**What needs to be done**
Write every record below out exactly; no images.

**Exercise input**
══════
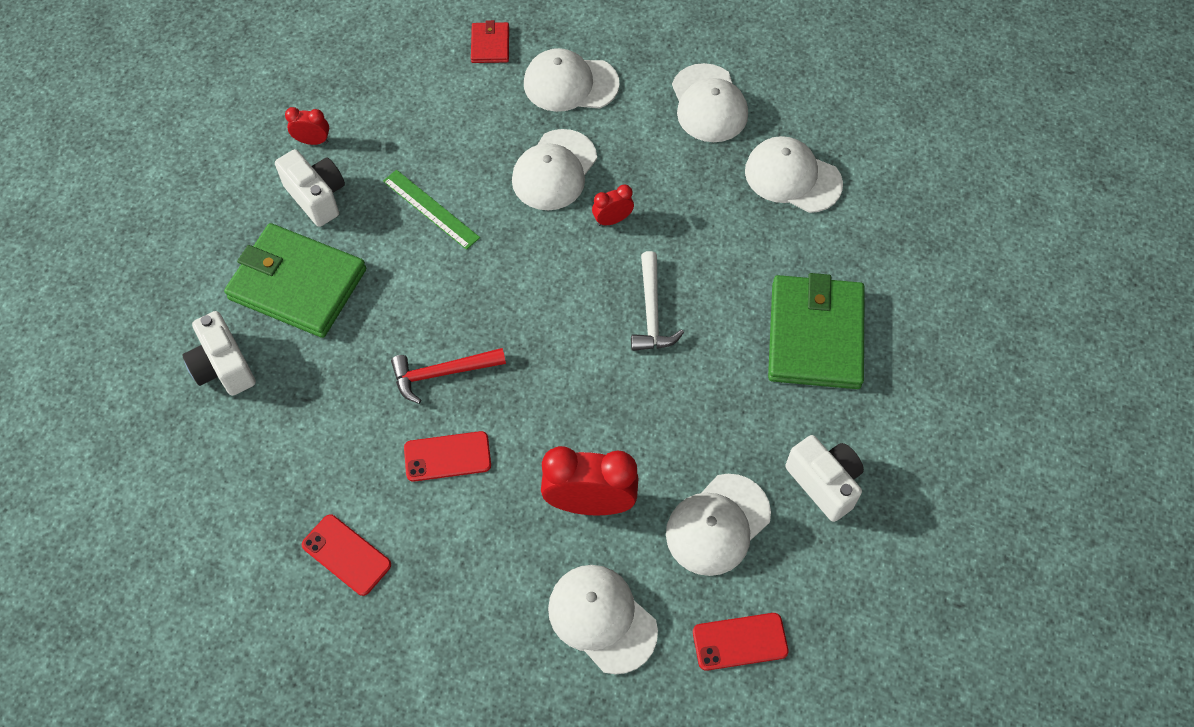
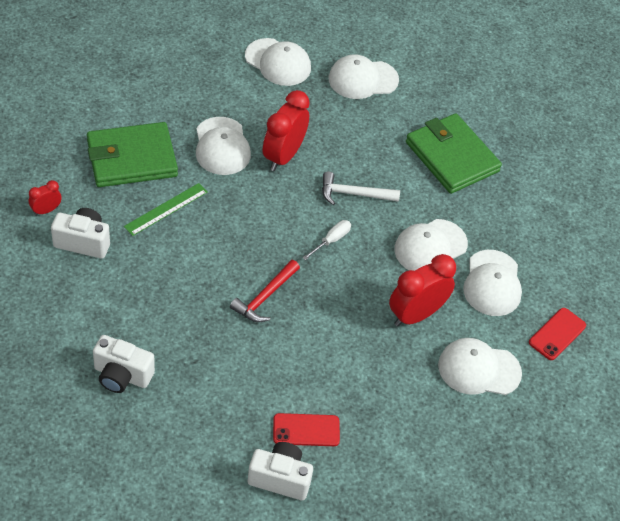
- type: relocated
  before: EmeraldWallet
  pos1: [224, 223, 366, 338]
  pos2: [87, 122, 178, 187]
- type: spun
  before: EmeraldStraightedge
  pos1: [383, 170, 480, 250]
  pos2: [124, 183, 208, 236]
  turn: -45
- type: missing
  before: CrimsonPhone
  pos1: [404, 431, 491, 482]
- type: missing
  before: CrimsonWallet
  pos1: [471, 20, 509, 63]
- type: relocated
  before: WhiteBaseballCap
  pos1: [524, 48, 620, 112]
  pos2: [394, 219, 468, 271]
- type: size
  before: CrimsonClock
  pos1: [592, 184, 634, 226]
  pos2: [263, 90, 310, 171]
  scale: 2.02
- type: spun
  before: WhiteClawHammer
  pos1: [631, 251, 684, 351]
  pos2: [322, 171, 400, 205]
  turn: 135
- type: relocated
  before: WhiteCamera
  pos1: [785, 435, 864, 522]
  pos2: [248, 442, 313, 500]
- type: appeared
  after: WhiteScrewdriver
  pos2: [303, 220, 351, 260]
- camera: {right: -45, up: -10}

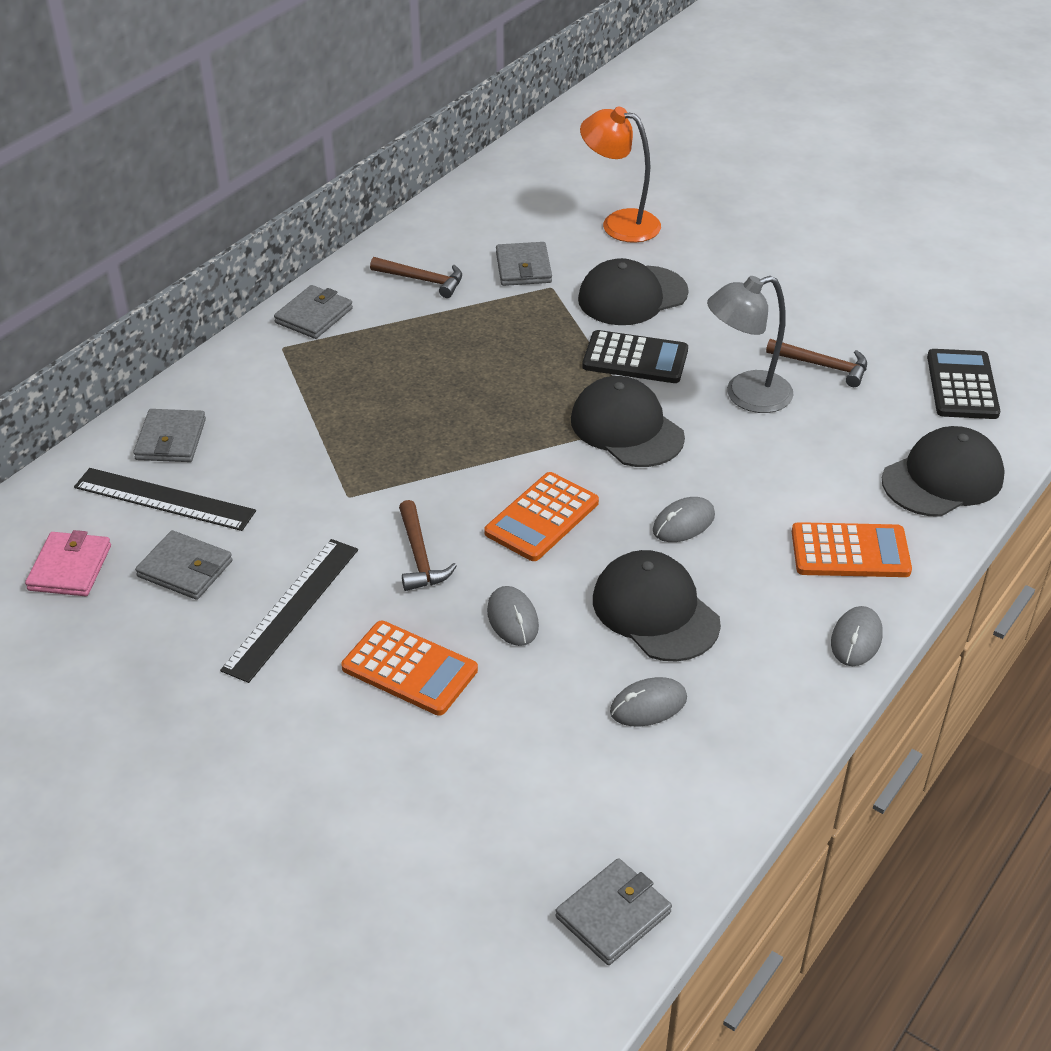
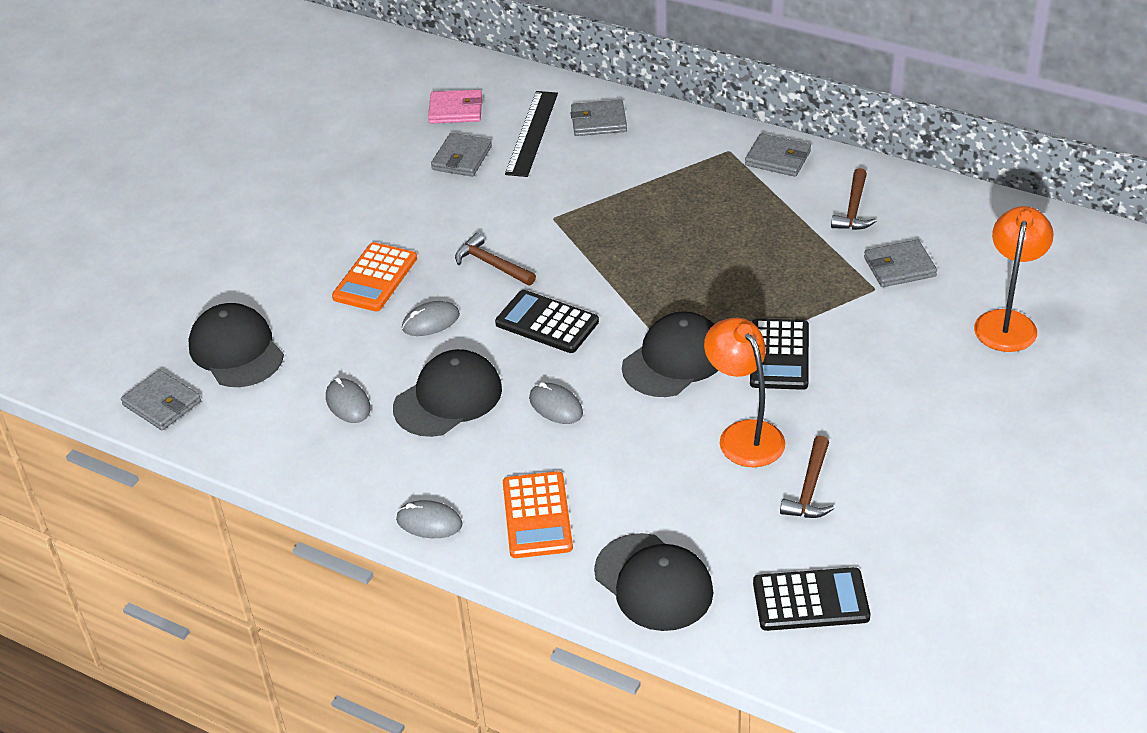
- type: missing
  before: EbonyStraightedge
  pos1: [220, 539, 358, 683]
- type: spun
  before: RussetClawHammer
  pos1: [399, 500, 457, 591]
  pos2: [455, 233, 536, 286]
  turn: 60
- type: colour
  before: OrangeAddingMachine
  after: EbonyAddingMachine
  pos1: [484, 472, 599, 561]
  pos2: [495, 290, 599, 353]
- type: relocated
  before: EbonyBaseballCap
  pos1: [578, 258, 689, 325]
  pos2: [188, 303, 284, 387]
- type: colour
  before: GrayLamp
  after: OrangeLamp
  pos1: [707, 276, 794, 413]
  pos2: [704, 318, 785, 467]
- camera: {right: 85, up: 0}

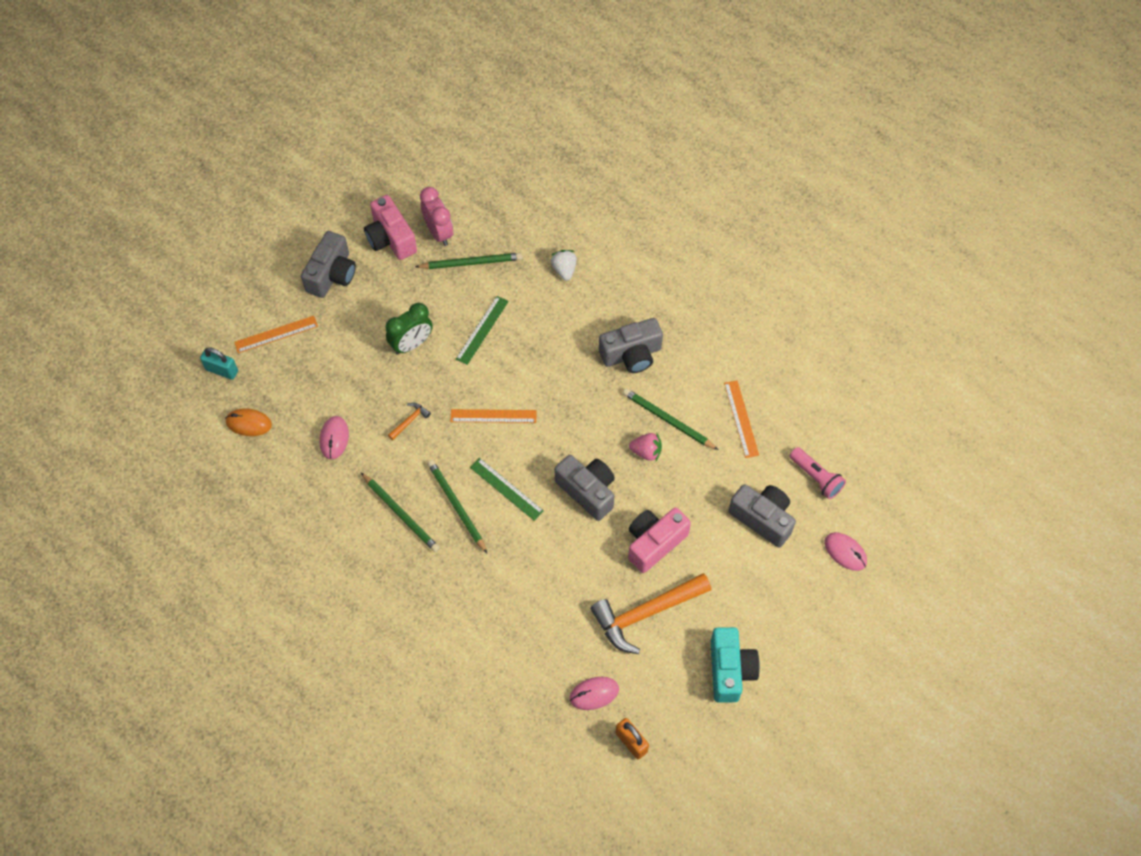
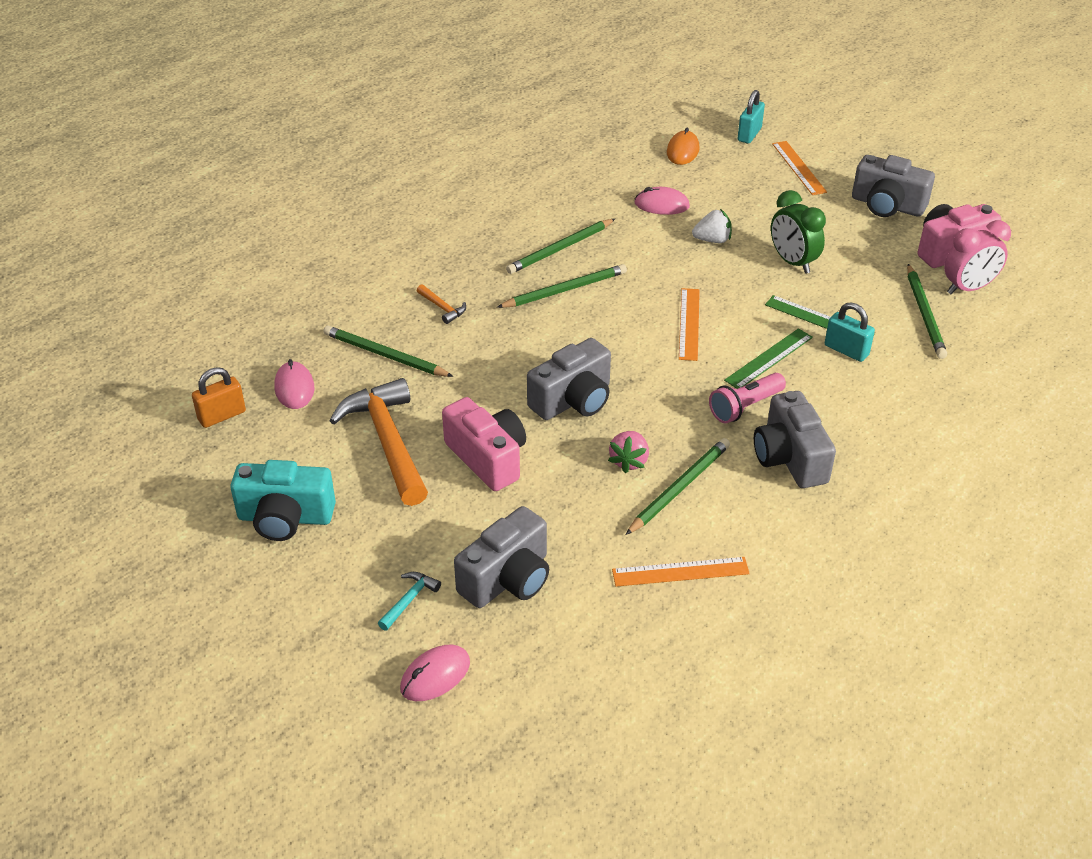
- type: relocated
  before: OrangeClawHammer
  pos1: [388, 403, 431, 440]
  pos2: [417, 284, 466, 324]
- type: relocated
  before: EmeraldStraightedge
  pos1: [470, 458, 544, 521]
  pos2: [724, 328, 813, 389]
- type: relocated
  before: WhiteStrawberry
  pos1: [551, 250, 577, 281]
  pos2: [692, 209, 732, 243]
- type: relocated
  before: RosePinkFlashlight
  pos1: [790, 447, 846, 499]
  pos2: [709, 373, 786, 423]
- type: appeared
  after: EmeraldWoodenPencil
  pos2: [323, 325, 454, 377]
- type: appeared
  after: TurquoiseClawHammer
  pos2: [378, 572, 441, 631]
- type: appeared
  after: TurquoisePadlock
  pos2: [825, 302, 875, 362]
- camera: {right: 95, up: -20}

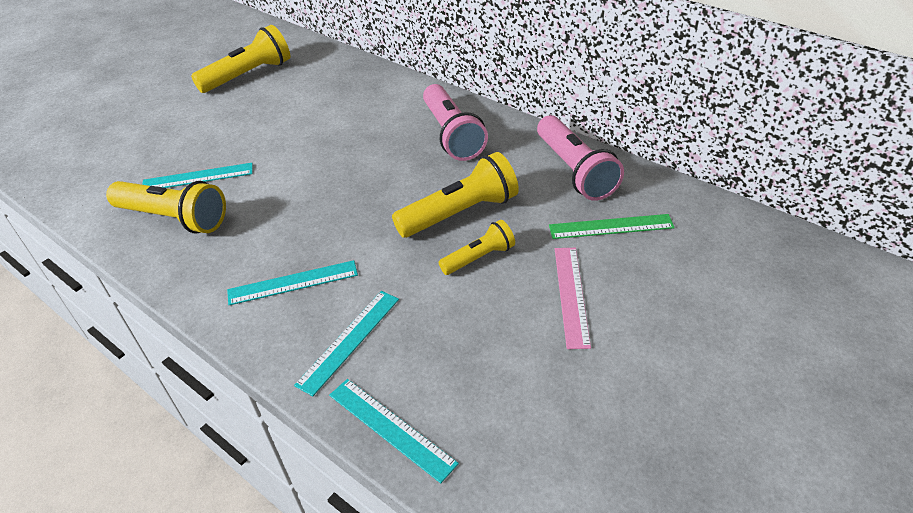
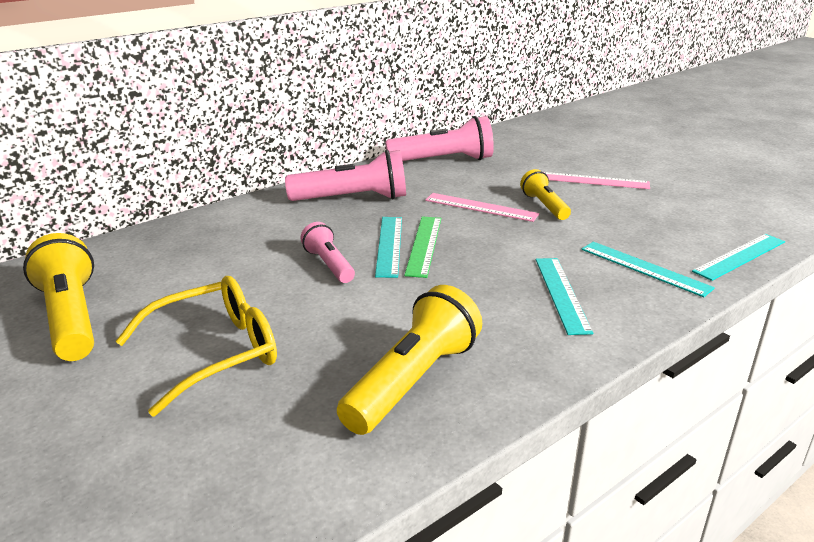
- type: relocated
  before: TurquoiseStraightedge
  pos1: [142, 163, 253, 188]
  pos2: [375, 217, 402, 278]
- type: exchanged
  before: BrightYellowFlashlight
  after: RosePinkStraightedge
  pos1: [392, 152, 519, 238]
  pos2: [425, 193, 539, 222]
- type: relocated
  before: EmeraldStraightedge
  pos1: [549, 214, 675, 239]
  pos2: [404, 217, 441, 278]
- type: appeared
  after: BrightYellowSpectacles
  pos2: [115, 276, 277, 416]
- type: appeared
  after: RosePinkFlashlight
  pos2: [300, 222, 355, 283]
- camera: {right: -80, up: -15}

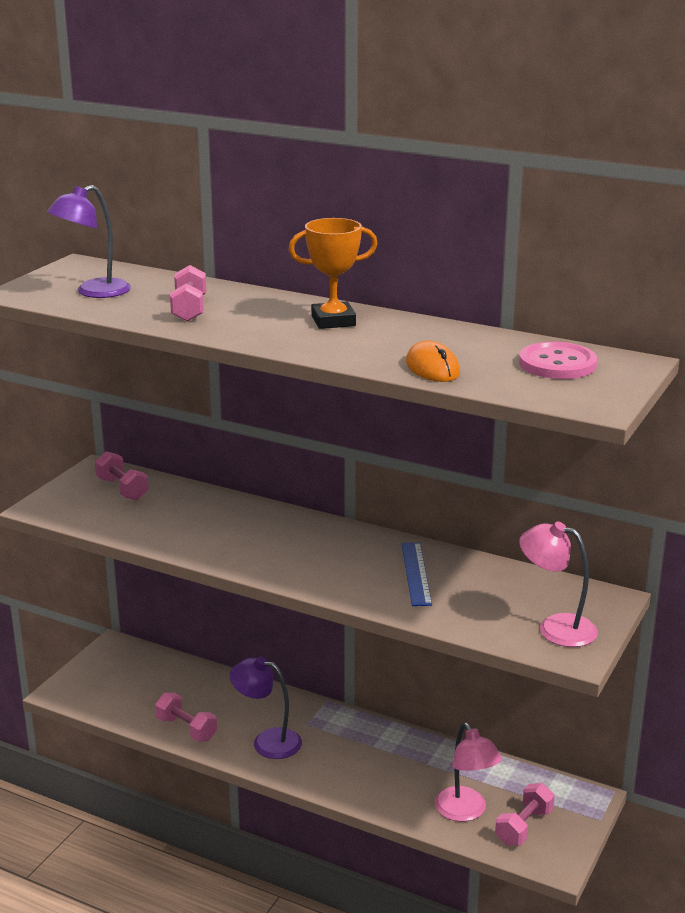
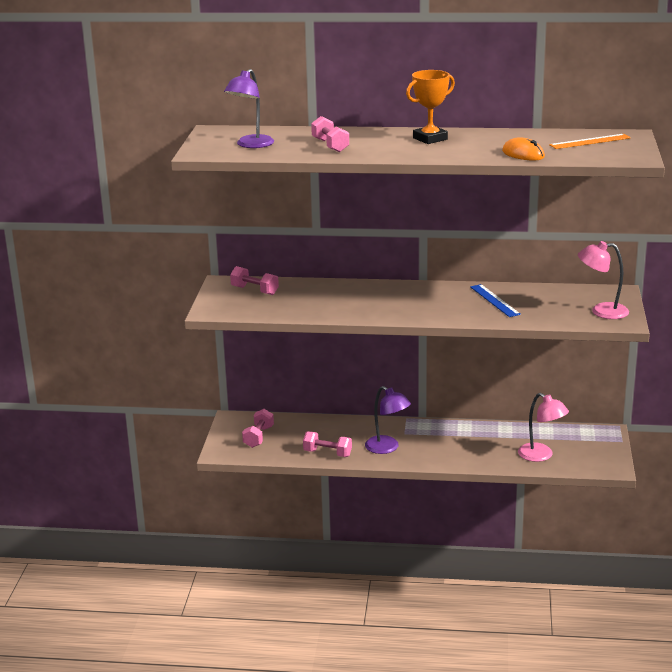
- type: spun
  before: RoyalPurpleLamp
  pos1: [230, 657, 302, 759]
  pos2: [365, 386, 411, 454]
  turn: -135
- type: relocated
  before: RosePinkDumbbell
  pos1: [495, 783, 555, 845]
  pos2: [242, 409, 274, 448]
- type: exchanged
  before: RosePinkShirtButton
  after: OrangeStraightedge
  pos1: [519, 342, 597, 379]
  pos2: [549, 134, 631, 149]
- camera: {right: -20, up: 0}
══════
**Your solution**
- type: relocated
  before: EmeraldWallet
  pos1: [224, 223, 366, 338]
  pos2: [87, 122, 178, 187]
- type: spun
  before: EmeraldStraightedge
  pos1: [383, 170, 480, 250]
  pos2: [124, 183, 208, 236]
  turn: -45
- type: missing
  before: CrimsonPhone
  pos1: [404, 431, 491, 482]
- type: missing
  before: CrimsonWallet
  pos1: [471, 20, 509, 63]
- type: relocated
  before: WhiteBaseballCap
  pos1: [524, 48, 620, 112]
  pos2: [394, 219, 468, 271]
- type: size
  before: CrimsonClock
  pos1: [592, 184, 634, 226]
  pos2: [263, 90, 310, 171]
  scale: 2.02
- type: spun
  before: WhiteClawHammer
  pos1: [631, 251, 684, 351]
  pos2: [322, 171, 400, 205]
  turn: 135
- type: relocated
  before: WhiteCamera
  pos1: [785, 435, 864, 522]
  pos2: [248, 442, 313, 500]
- type: appeared
  after: WhiteScrewdriver
  pos2: [303, 220, 351, 260]
- camera: {right: -45, up: -10}

- type: missing
  before: EbonyStraightedge
  pos1: [220, 539, 358, 683]
- type: spun
  before: RussetClawHammer
  pos1: [399, 500, 457, 591]
  pos2: [455, 233, 536, 286]
  turn: 60
- type: colour
  before: OrangeAddingMachine
  after: EbonyAddingMachine
  pos1: [484, 472, 599, 561]
  pos2: [495, 290, 599, 353]
- type: relocated
  before: EbonyBaseballCap
  pos1: [578, 258, 689, 325]
  pos2: [188, 303, 284, 387]
- type: colour
  before: GrayLamp
  after: OrangeLamp
  pos1: [707, 276, 794, 413]
  pos2: [704, 318, 785, 467]
- camera: {right: 85, up: 0}

- type: relocated
  before: OrangeClawHammer
  pos1: [388, 403, 431, 440]
  pos2: [417, 284, 466, 324]
- type: relocated
  before: EmeraldStraightedge
  pos1: [470, 458, 544, 521]
  pos2: [724, 328, 813, 389]
- type: relocated
  before: WhiteStrawberry
  pos1: [551, 250, 577, 281]
  pos2: [692, 209, 732, 243]
- type: relocated
  before: RosePinkFlashlight
  pos1: [790, 447, 846, 499]
  pos2: [709, 373, 786, 423]
- type: appeared
  after: EmeraldWoodenPencil
  pos2: [323, 325, 454, 377]
- type: appeared
  after: TurquoiseClawHammer
  pos2: [378, 572, 441, 631]
- type: appeared
  after: TurquoisePadlock
  pos2: [825, 302, 875, 362]
- camera: {right: 95, up: -20}

- type: relocated
  before: TurquoiseStraightedge
  pos1: [142, 163, 253, 188]
  pos2: [375, 217, 402, 278]
- type: exchanged
  before: BrightYellowFlashlight
  after: RosePinkStraightedge
  pos1: [392, 152, 519, 238]
  pos2: [425, 193, 539, 222]
- type: relocated
  before: EmeraldStraightedge
  pos1: [549, 214, 675, 239]
  pos2: [404, 217, 441, 278]
- type: appeared
  after: BrightYellowSpectacles
  pos2: [115, 276, 277, 416]
- type: appeared
  after: RosePinkFlashlight
  pos2: [300, 222, 355, 283]
- camera: {right: -80, up: -15}

- type: spun
  before: RoyalPurpleLamp
  pos1: [230, 657, 302, 759]
  pos2: [365, 386, 411, 454]
  turn: -135
- type: relocated
  before: RosePinkDumbbell
  pos1: [495, 783, 555, 845]
  pos2: [242, 409, 274, 448]
- type: exchanged
  before: RosePinkShirtButton
  after: OrangeStraightedge
  pos1: [519, 342, 597, 379]
  pos2: [549, 134, 631, 149]
- camera: {right: -20, up: 0}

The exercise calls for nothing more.